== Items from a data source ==
▬▬▬▬▬▬▬▬▬▬

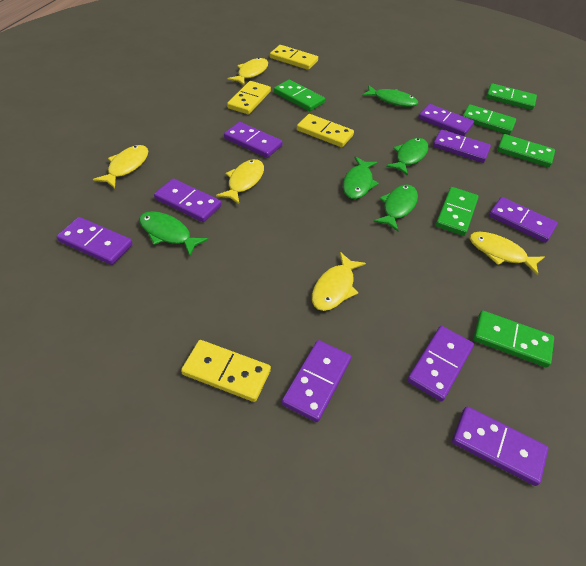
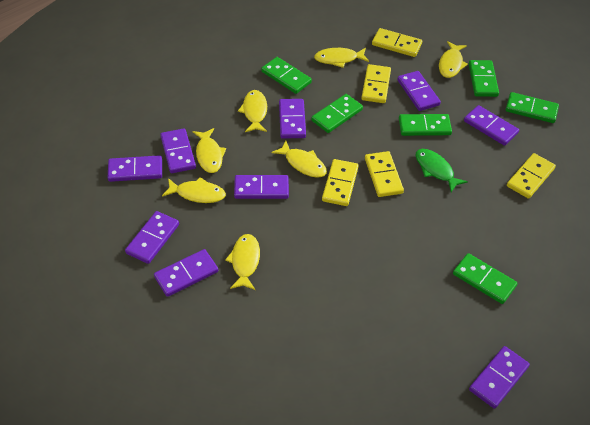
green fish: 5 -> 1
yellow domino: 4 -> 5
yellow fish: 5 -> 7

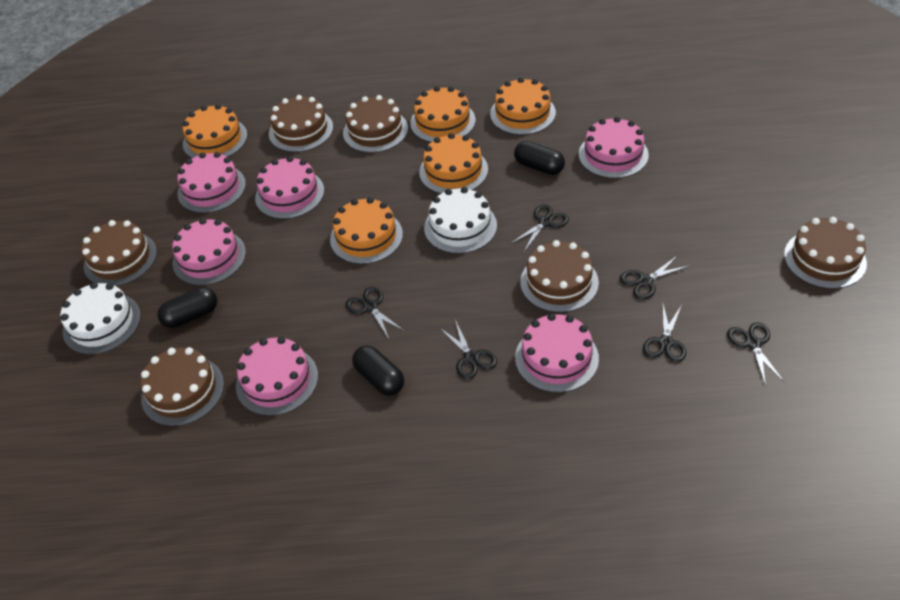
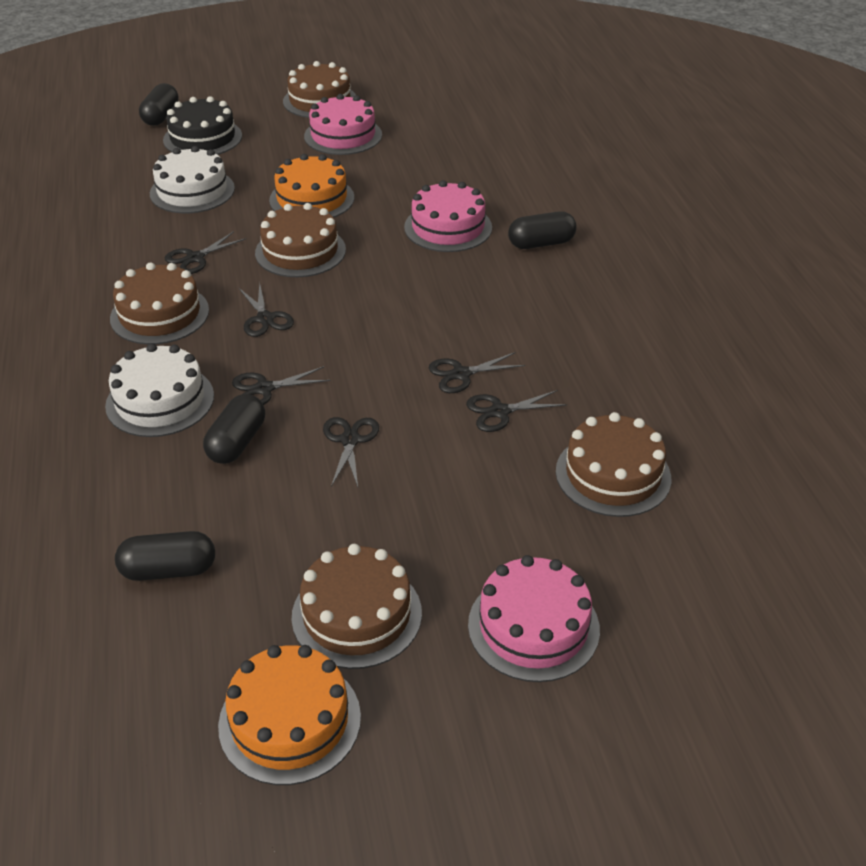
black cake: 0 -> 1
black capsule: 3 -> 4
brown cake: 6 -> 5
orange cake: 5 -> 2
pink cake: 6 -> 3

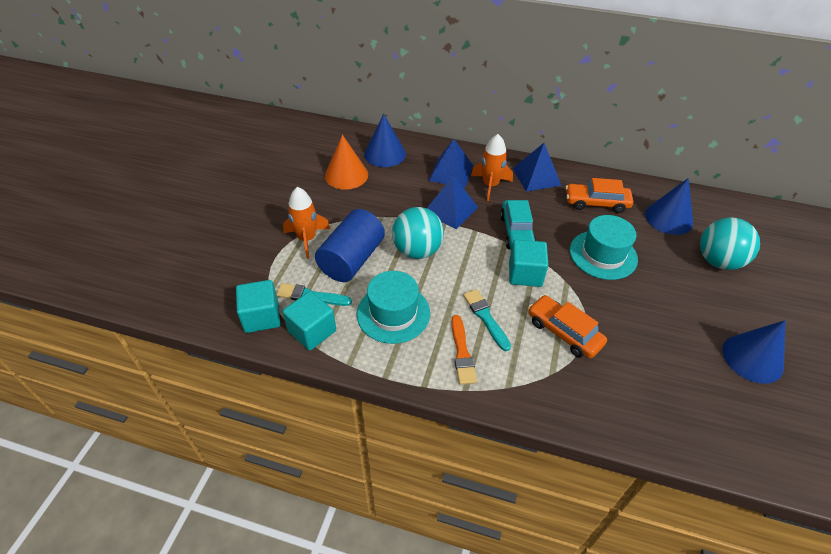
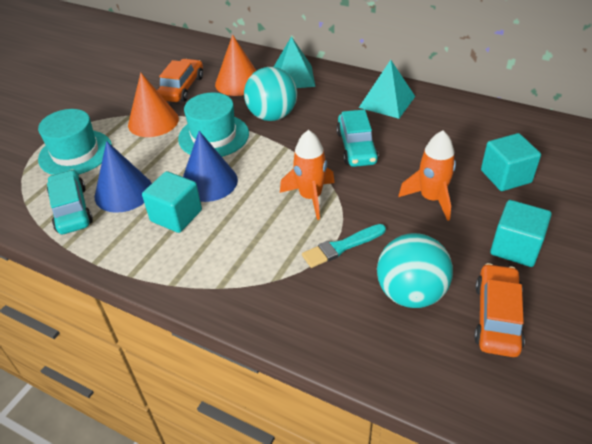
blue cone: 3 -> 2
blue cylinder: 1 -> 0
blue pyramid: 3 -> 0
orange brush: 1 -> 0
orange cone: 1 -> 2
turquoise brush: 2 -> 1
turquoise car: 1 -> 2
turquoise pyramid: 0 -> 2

▬▬▬▬▬▬▬▬▬▬

== What the task asks ==
Lines containing the string "blue" are the ones to copy from the entries above.

== Task solution ==
blue cone: 3 -> 2
blue cylinder: 1 -> 0
blue pyramid: 3 -> 0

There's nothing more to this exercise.